## YOUR OBJECTIVE
Search the listing below for the line containing "R2: 120 (+12V, n9) -> none". From there through the line containing "U4: NOT CD4069", transcribe every line exactly, both ends included.

## TASK DATA
--

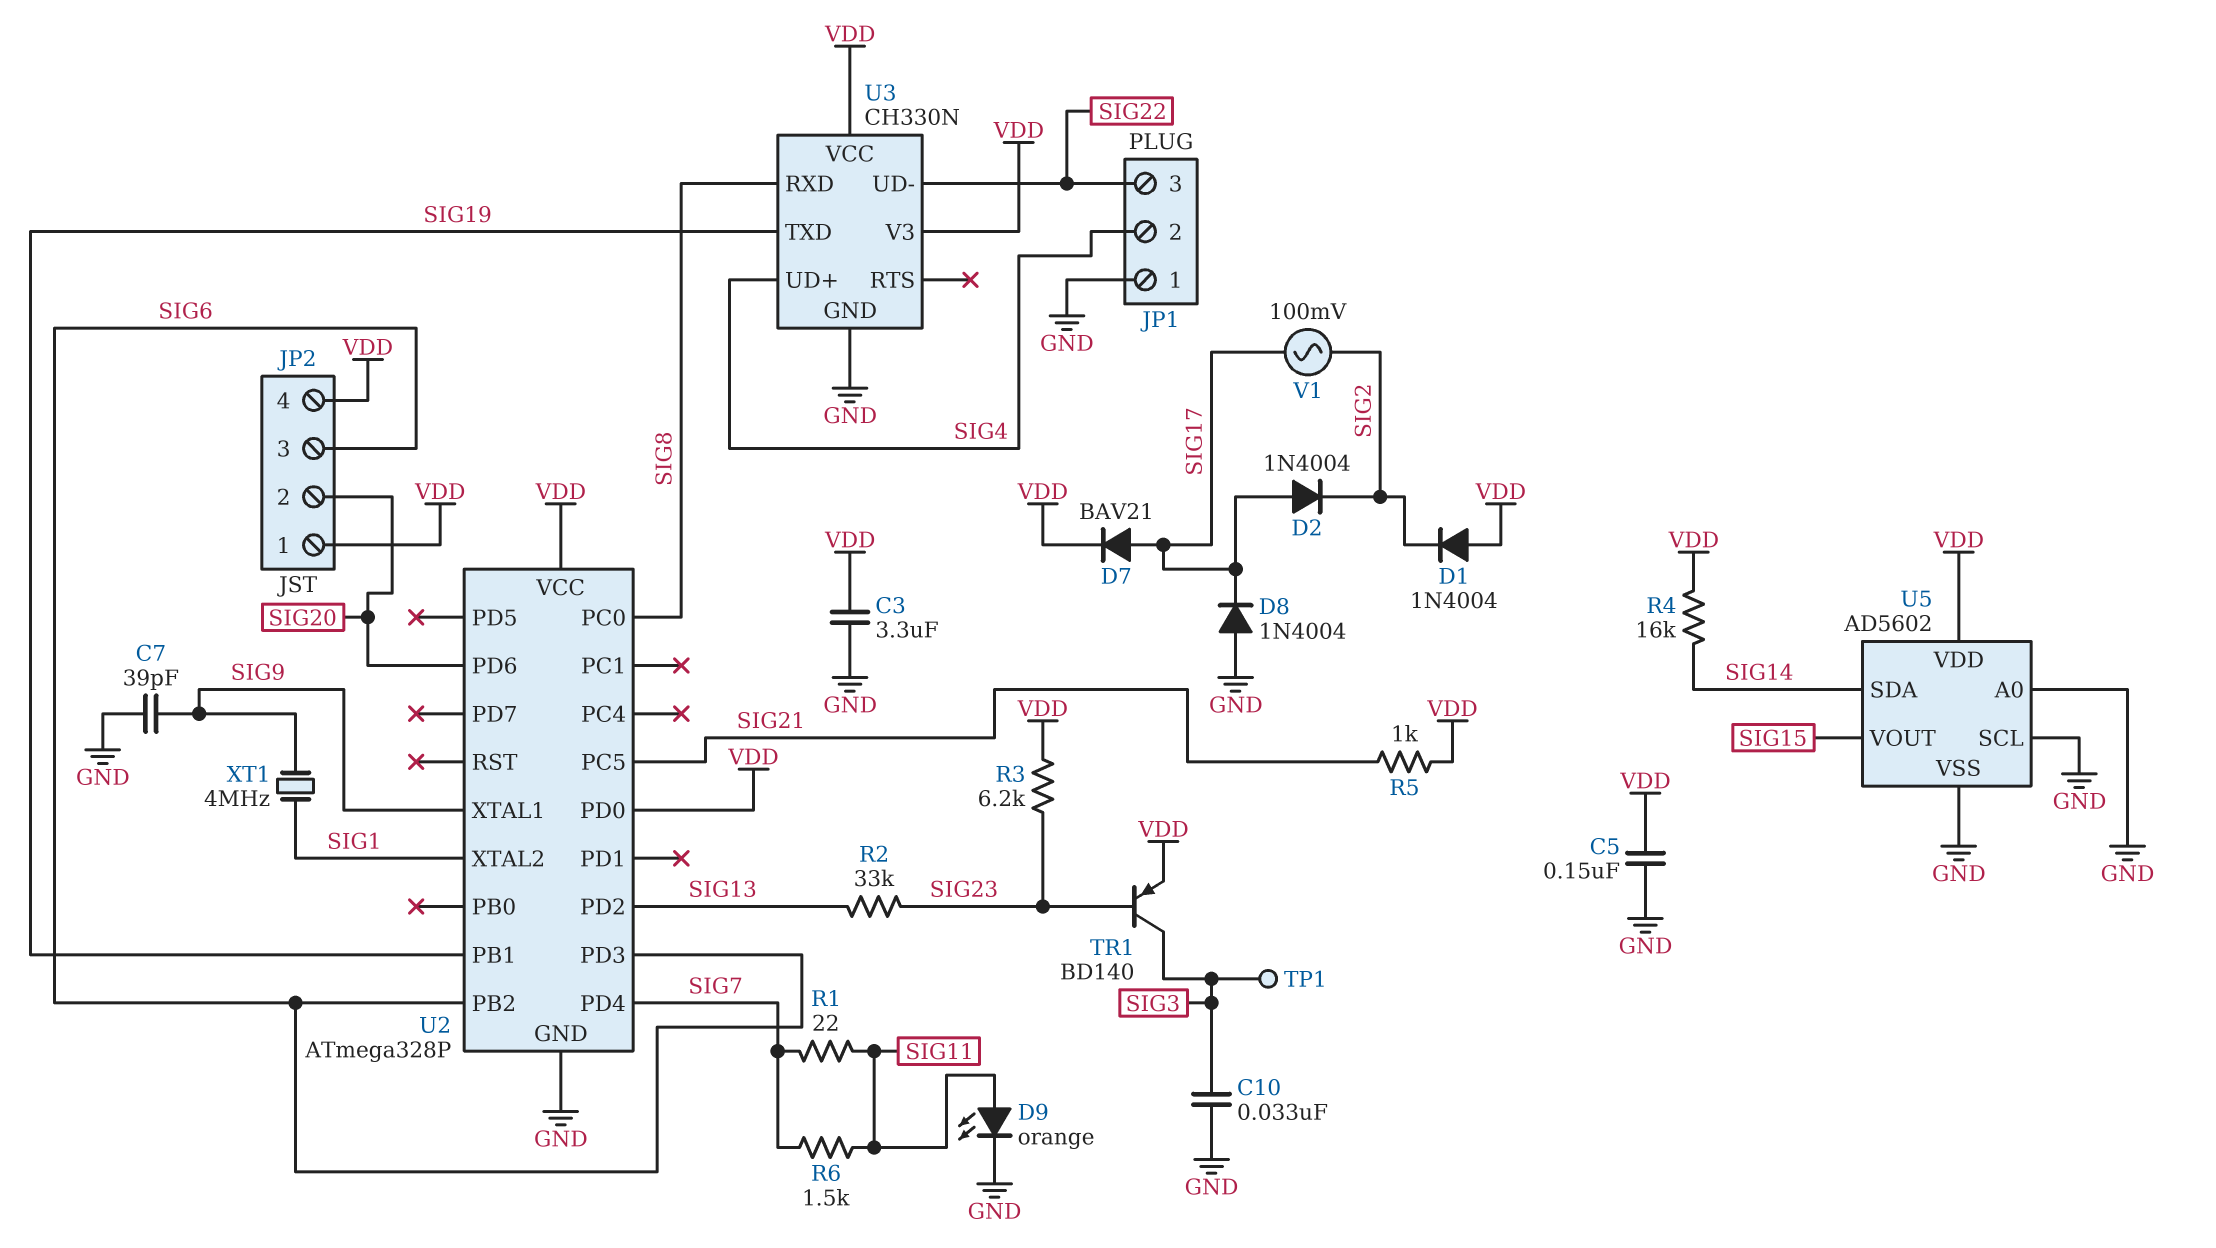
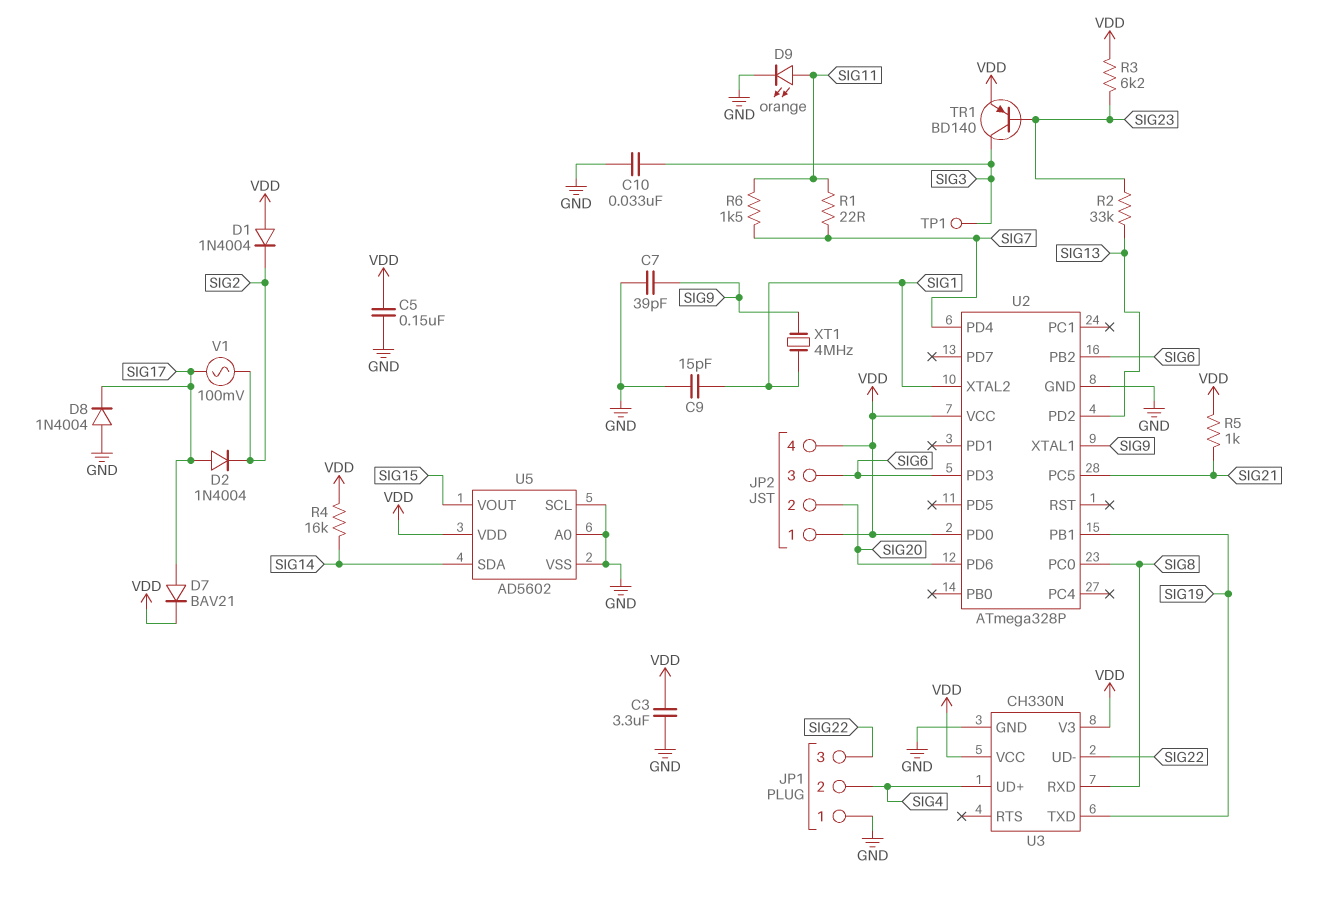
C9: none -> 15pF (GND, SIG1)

--

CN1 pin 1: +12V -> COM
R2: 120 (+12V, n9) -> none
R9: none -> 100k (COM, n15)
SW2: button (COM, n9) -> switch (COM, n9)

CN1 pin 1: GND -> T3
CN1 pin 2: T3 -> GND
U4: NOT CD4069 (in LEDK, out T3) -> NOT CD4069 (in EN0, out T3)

--

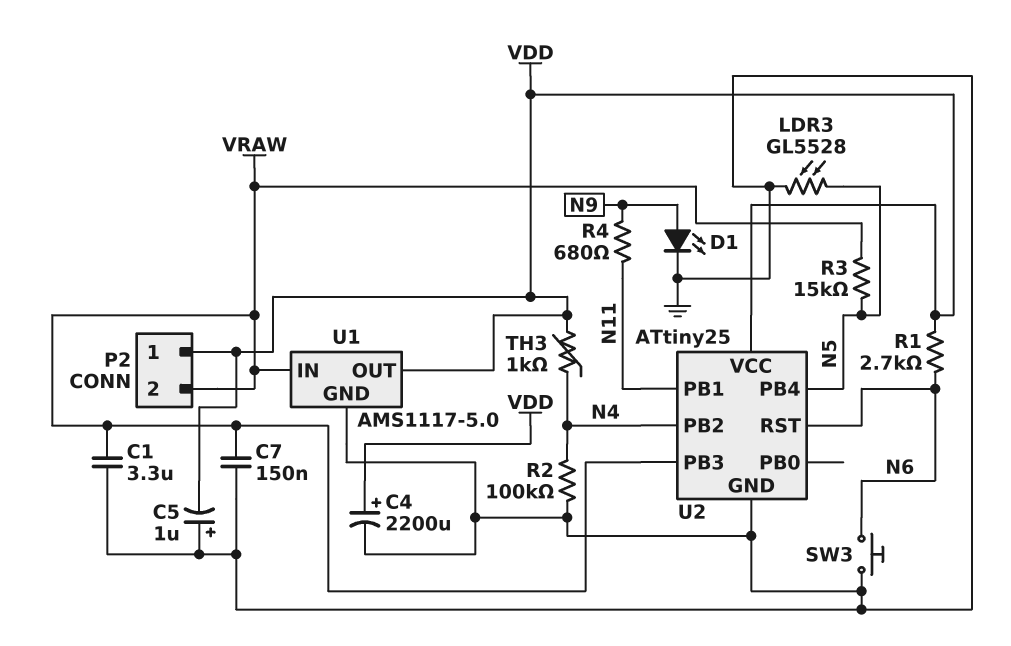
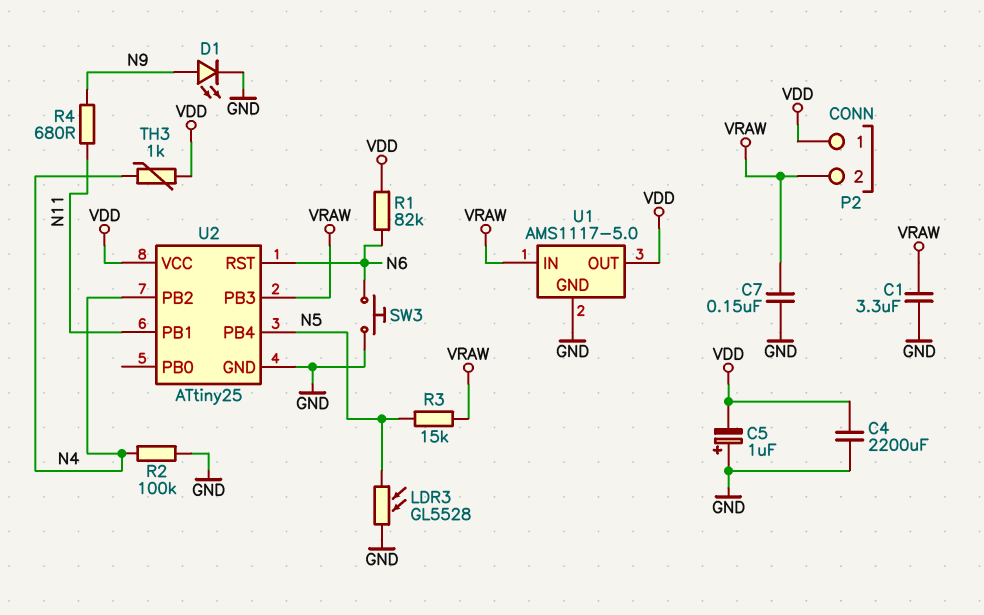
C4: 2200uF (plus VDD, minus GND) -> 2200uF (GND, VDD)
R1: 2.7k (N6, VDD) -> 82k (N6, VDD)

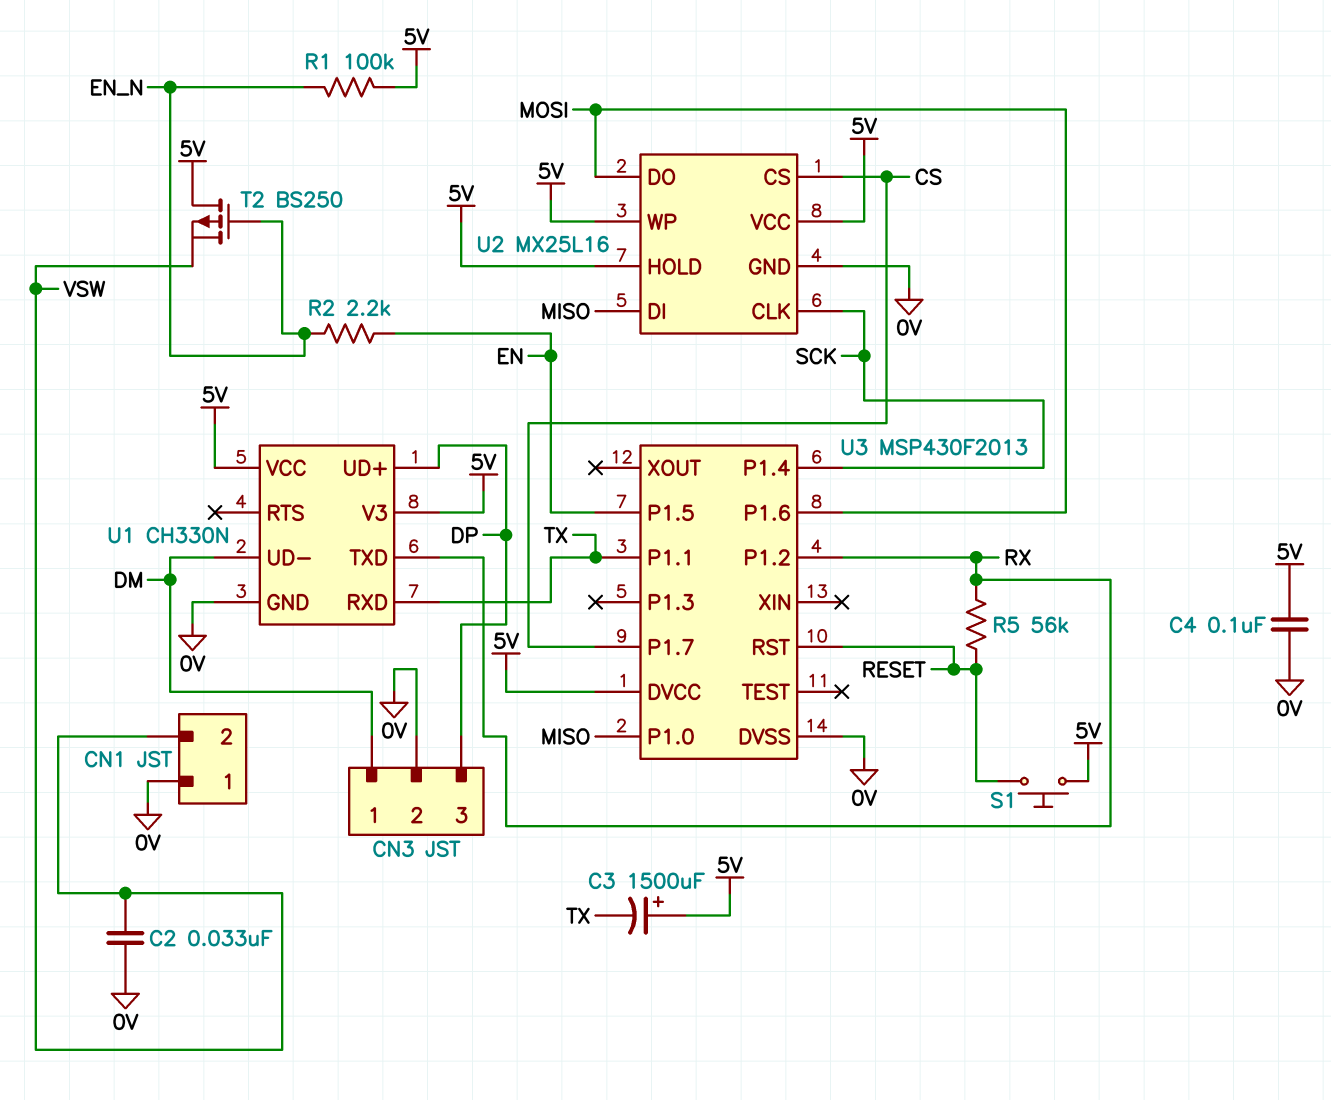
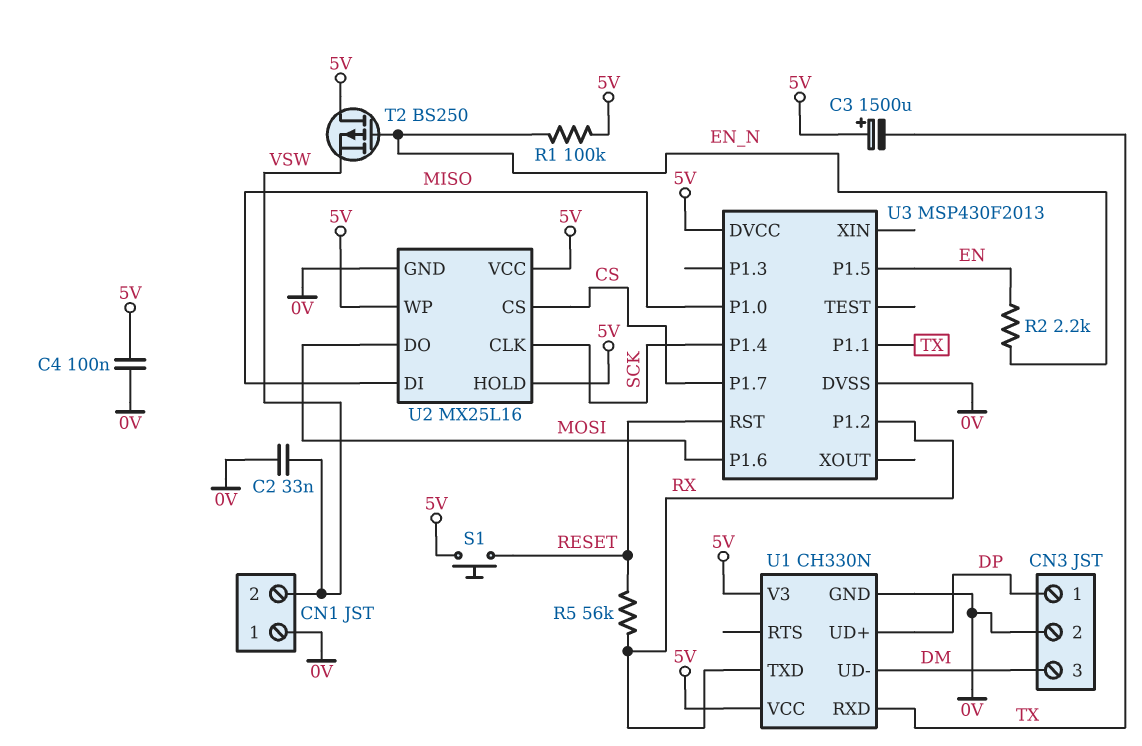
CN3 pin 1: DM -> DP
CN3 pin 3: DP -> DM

--

## RESPONSE
R2: 120 (+12V, n9) -> none
R9: none -> 100k (COM, n15)
SW2: button (COM, n9) -> switch (COM, n9)

CN1 pin 1: GND -> T3
CN1 pin 2: T3 -> GND
U4: NOT CD4069 (in LEDK, out T3) -> NOT CD4069 (in EN0, out T3)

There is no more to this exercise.